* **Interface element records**
□ □ □ □ □ □ □

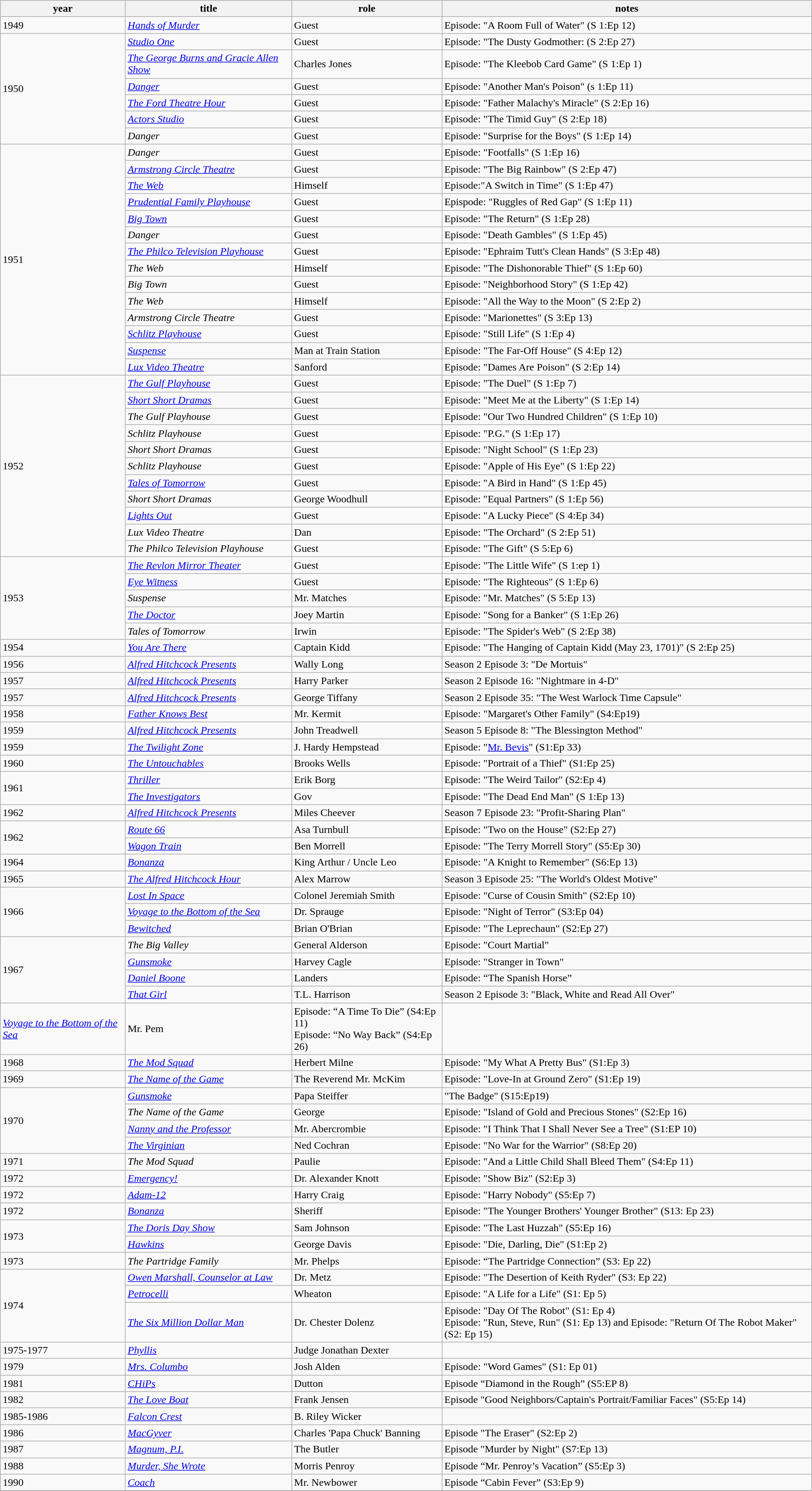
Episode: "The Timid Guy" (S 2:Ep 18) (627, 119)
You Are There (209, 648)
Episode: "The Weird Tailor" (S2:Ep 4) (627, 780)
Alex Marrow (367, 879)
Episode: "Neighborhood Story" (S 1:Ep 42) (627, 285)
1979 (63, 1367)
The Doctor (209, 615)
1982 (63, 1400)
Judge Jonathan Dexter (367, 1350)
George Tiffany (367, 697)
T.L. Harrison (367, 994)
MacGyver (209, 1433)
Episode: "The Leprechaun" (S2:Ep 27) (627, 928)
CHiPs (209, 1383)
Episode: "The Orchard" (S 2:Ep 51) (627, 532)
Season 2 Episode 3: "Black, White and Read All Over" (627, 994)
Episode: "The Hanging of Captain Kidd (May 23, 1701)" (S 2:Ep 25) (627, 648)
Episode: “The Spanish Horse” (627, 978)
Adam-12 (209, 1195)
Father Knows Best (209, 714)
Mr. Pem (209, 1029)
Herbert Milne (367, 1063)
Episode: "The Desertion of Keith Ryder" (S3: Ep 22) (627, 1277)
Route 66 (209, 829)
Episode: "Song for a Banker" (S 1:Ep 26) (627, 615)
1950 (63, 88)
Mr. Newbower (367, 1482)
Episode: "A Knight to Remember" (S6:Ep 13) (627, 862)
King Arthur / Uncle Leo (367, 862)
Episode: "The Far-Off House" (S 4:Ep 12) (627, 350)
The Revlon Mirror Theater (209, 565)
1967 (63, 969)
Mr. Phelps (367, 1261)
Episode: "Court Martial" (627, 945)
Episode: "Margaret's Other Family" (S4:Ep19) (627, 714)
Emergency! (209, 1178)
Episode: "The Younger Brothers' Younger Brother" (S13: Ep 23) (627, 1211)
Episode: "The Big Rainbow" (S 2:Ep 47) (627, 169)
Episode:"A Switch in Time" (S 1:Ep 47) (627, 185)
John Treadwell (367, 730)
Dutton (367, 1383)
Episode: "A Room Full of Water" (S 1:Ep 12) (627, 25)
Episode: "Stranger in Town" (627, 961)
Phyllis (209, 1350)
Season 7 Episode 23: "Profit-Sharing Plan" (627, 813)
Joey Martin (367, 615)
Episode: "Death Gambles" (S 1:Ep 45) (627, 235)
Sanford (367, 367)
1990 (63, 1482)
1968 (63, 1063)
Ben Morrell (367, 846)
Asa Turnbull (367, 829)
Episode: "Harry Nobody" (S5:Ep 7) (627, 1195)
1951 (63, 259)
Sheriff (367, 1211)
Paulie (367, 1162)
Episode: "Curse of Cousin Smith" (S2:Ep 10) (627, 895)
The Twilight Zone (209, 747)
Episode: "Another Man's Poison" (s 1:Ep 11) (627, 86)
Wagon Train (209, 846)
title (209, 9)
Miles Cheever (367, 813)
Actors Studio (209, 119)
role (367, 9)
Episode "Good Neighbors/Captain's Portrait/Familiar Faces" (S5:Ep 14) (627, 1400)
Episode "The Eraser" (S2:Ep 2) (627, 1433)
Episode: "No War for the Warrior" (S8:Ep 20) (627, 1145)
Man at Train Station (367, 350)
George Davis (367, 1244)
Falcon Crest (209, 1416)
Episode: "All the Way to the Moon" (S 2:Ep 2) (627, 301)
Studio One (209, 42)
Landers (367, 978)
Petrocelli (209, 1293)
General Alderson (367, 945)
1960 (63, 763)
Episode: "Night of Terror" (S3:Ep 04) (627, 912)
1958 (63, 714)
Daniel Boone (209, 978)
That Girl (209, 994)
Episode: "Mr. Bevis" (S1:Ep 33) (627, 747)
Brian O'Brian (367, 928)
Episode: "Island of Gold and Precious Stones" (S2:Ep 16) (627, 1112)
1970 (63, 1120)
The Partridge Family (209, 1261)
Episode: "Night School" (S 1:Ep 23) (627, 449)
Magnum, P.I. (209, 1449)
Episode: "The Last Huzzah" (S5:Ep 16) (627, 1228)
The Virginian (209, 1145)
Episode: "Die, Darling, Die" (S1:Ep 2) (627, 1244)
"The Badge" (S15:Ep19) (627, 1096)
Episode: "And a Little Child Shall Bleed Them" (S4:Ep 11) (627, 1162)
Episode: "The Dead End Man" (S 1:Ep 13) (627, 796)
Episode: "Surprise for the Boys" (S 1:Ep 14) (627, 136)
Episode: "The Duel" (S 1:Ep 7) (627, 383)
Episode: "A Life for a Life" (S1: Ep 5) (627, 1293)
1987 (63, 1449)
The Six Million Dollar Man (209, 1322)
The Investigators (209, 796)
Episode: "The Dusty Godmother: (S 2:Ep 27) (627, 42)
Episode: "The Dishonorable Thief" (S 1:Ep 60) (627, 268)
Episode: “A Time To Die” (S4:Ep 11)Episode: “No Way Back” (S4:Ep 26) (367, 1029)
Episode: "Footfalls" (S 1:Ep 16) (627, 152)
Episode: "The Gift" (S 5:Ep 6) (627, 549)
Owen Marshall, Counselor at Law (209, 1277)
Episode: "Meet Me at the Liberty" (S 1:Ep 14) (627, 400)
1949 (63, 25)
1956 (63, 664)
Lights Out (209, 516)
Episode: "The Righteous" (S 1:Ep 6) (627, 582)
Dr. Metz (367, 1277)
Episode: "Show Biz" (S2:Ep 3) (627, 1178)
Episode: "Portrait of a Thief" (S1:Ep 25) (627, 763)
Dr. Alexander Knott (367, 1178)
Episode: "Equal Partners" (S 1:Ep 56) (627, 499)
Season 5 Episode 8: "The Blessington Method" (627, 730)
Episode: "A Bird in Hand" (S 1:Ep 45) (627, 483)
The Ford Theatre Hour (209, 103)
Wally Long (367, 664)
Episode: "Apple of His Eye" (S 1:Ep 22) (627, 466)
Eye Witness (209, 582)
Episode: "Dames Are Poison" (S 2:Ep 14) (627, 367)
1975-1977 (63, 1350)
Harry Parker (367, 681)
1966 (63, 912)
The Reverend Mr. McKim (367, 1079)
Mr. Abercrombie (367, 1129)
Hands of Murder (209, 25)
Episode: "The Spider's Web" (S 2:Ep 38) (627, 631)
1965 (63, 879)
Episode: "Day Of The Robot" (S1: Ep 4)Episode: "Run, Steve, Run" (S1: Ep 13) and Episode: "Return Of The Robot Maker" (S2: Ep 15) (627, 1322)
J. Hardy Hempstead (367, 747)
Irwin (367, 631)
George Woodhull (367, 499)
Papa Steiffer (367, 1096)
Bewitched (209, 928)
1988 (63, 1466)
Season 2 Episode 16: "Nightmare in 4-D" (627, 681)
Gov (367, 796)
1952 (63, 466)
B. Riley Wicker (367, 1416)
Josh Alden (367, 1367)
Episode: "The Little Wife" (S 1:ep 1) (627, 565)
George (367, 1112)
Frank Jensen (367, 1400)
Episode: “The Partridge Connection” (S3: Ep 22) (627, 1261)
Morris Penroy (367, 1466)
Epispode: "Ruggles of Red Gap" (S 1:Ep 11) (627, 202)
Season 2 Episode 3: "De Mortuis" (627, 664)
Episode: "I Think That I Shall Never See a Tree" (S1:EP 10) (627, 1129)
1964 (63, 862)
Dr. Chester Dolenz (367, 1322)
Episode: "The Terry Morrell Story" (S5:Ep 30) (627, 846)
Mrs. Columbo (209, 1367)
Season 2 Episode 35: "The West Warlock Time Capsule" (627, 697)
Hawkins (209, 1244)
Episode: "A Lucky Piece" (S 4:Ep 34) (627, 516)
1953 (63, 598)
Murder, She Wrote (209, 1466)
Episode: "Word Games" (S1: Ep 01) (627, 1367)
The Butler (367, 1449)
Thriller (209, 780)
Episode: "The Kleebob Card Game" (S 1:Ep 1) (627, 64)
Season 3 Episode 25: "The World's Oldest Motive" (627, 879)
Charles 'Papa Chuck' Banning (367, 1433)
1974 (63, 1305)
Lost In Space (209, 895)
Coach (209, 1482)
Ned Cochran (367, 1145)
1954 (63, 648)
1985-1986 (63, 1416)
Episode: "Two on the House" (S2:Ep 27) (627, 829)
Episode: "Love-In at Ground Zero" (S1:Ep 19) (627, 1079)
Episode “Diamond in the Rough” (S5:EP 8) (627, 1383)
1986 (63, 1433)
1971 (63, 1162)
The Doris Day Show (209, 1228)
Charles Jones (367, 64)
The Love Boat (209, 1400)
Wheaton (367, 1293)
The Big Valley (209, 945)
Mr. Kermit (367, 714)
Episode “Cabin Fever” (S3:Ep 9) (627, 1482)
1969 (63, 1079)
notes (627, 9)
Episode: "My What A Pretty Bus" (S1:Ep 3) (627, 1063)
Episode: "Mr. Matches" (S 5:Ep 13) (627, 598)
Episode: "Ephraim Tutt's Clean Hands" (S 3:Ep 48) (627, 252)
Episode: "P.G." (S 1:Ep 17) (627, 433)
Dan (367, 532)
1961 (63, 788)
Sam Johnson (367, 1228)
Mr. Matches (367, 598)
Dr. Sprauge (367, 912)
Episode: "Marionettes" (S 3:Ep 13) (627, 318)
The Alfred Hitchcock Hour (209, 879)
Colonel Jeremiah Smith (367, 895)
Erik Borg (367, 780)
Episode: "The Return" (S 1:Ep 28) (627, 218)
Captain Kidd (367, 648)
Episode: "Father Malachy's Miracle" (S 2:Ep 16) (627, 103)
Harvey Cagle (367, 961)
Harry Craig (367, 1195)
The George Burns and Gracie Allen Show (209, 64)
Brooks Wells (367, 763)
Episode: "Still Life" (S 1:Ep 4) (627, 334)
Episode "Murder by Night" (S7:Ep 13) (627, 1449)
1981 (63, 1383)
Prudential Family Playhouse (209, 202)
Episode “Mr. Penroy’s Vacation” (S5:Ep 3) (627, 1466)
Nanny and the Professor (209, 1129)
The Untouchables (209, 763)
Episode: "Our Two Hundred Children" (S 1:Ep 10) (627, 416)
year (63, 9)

□ □ □ □ □ □ □

* **What you will do**
Extract every row above that contains the string "George". Case counts, so match capital and lowercase letters precisely.

* **The response**
George Tiffany (367, 697)
George Davis (367, 1244)
George Woodhull (367, 499)
George (367, 1112)
The George Burns and Gracie Allen Show (209, 64)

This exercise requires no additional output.